Stored records -
/---
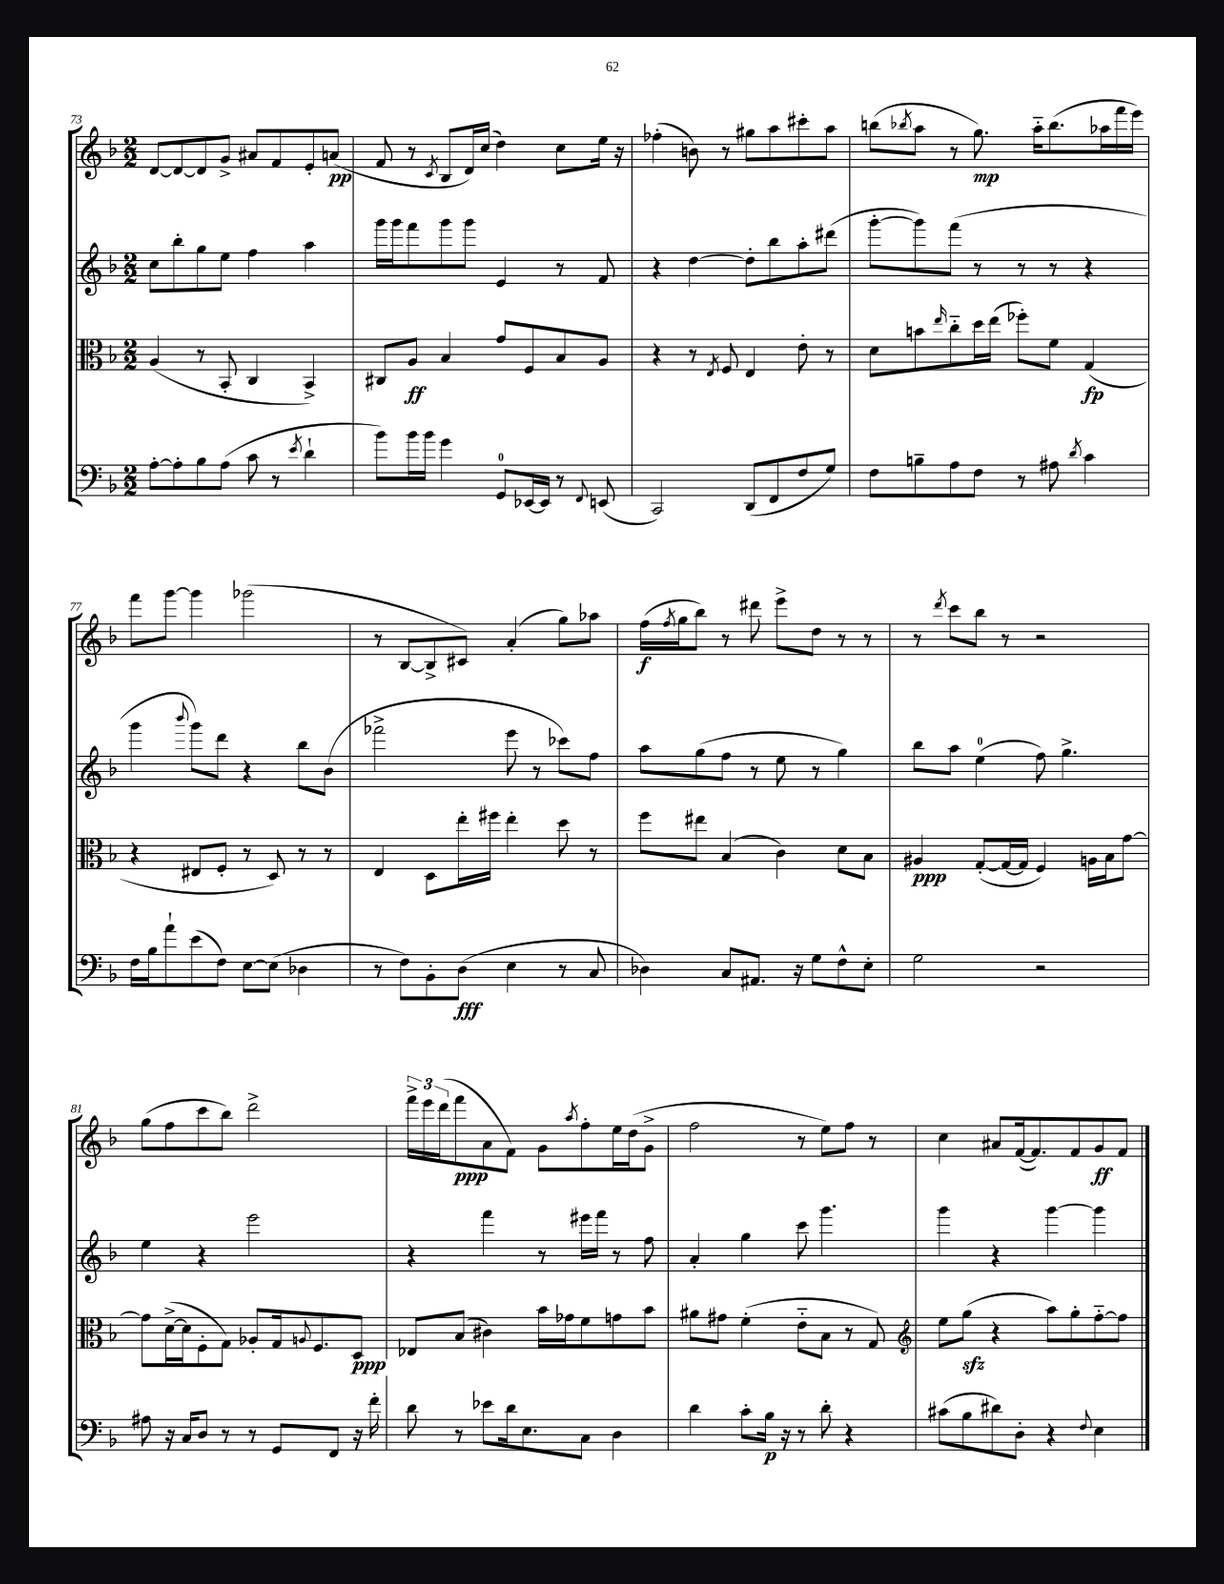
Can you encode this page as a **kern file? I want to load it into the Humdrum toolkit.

**kern	**kern	**kern	**kern
*staff4	*staff3	*staff2	*staff1
*clefF4	*clefC3	*clefG2	*clefG2
*k[b-]	*k[b-]	*k[b-]	*k[b-]
*M2/2	*M2/2	*M2/2	*M2/2
[8A'\L	(4A/	8cc\L	[8d/L
8A'\]	.	8bb-'\	8d/_
8B-\	8r	8gg\	8d/]
(8A\J	8BB-'/	8ee\J	8g^/J
8c\	4C/	4ff\	8a#/L
8r	.	.	8f/
8qe/	.	.	.
4d`\	4BB-^/)	4aa\	8e'/
.	.	.	(8a/J
=	=	=	=
8b-\L)	8C#/L	16ggg\LL	8f/
.	.	16ggg\J	.
16b-\L	8A/J	8fff\	8r
16b-\JJ	.	.	.
.	.	.	8qc/
4g\	4B-/	8ggg\	8B-/L
.	.	8ggg\J	16d/L)
.	.	.	(16cc/JJ
8GG/L	8g/L	4e/	4dd\)
[16EE-/L	8F/	.	.
16EE-/]JJ	.	.	.
8r	8B-/	8r	8cc\L
8qqFF/	.	.	.
(8EE/	8A/J	8f/	16ee\Jk
.	.	.	16r
=	=	=	=
2CC/)	4r	4r	(4ff-'\
.	8r	[4dd\	8b\)
.	8qE/	.	.
.	8F/	.	8r
(8DD/L	4E/	8dd'\]L	8gg#\L
8FF/	.	8bb-\	8aa\
8F/	8e'\	8aa'\	8ccc#'\
8G/J)	8r	(8ddd#\J	8aa\J
=	=	=	=
8F\L	8d\L	[8ggg'\L	(8bb\L
.	.	.	8qbb-/
8B~\	8b\	8ggg\])	8aa\J
.	16qqee/	.	.
8A\	8cc'~\	(8fff\J	8r
8F\J	16dd\L	8r	8.gg\)
.	(16ee\JJ	.	.
8r	8ff-'\L)	8r	.
.	.	.	16aa'~\LK
8A#\	8f\J	8r	(8.bb-\
8qd/	.	.	.
4c\	(4G/	4r	.
.	.	.	16aa-\L
.	.	.	16fff\
.	.	.	16eee\JJ)
=	=	=	=
16F\LL	4r	4ggg\	8fff\L
16B-\J	.	.	.
8a`\	.	.	[8ggg\J
.	.	8qqbbb-/	.
(8e\	8E#/L	8ggg\L)	4ggg\]
8F\J)	8F'/J	8ddd\J	.
[8E\L	8r	4r	(2ggg-\
(8E\]J	8D/)	.	.
4D-\	8r	8bb-\L	.
.	8r	(8b-\J	.
=	=	=	=
8r	4E/	2fff-^\	8r
8F\L)	.	.	[8B-/L
8BB-'\	8D\L	.	8B-^/]
(8D\J	16ee'\L	.	8c#/J)
.	16ff#\JJ	.	.
4E\	4ee'\	8eee\	(4a'/
.	.	8r	.
8r	8dd\	8ccc-\L)	8gg\L)
8C/	8r	8ff\J	8aa-\J
=	=	=	=
4D-\)	8ff\L	8aa\L	(16ff\LL
.	.	.	8qff/
.	.	.	16gg\J
.	8ee#\J	(8gg\	8bb-\J)
8C/L	(4B-/	8ff\J	8r
8.AA#/J	.	8r	8ddd#\
.	4c\)	8ee\	8eee^\L
16r	.	.	.
8G\L	.	8r	8dd\J
8F^^\	8d\L	4gg\)	8r
8E'\J	8B-\J	.	8r
=	=	=	=
2G\	4A#/	8bb-\L	8r
.	.	.	8qddd/
.	.	8aa\J	8ccc\L
.	([8G'/L	(4ee\	8bb-\J
.	16G/_L	.	8r
.	16G/]JJ	.	.
2r	4F/)	8ff\)	2r
.	.	4.gg^\	.
.	16A\LL	.	.
.	16B-\J	.	.
.	[8g\J	.	.
=	=	=	=
8A#\	8g\]L	4ee\	(8gg\L
16r	([16d^\L	.	8ff\
16C/LK	16d\]J	.	.
8D/J	8F'\	4r	8ccc\
8r	8G\J)	.	8bb-\J)
8r	8A-'/L	2eee\	2ddd^\
8GG/L	16G/k	.	.
.	8qqA/	.	.
.	8.F/	.	.
8FF/J	.	.	.
16r	8D/J	.	.
16f'\	.	.	.
=	=	=	=
8d\	8E-/L	4r	24fff^\LL
.	.	.	24eee\
.	.	.	(24ddd\J
8r	(8B-/J	.	8fff\
8e-\L	4c#\)	4fff\	8a\
16d\k	.	.	8f\J)
8.E\	.	.	.
.	16b-\LL	8r	8g\L
.	16g-\J	.	.
.	.	.	8qaa/
8C\J	8f\	16eee#\LL	8ff'\
.	.	16fff\JJ	.
4D\	8g\	8r	16ee\L
.	.	.	(16dd\J
.	8b-\J	8ff\	8g^\J
=	=	=	=
4d\	8a#\L	4a'/	2ff\
.	8g#\J	.	.
8c'\L	(4f'\	4gg\	.
16B-\Jk	.	.	.
16r	.	.	.
8r	8e'~\L	8ccc\	8r
8d'\	8B-\J	4.ggg\	8ee\L)
4r	8r	.	8ff\J
.	8G/)	.	8r
=	=	=	=
*	*clefG2	*	*
(8c#\L	8ee\L	4ggg\	4cc\
8B-\	(8gg\J	.	.
8d#\)	4r	4r	8a#/L
8D'\J	.	.	([16f/k
.	.	.	8.f/])
4r	8aa\L)	[4ggg\	.
.	8gg'\	.	8f/
8qqF/	.	.	.
4E\	[8ff'~\	4ggg\]	8g/
.	8ff\]J	.	8f/J
==	==	==	==
*-	*-	*-	*-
\---
Directive - How many lines of the material above contain the string "kern", with case taken into account? Give only the number.

Complete response - 2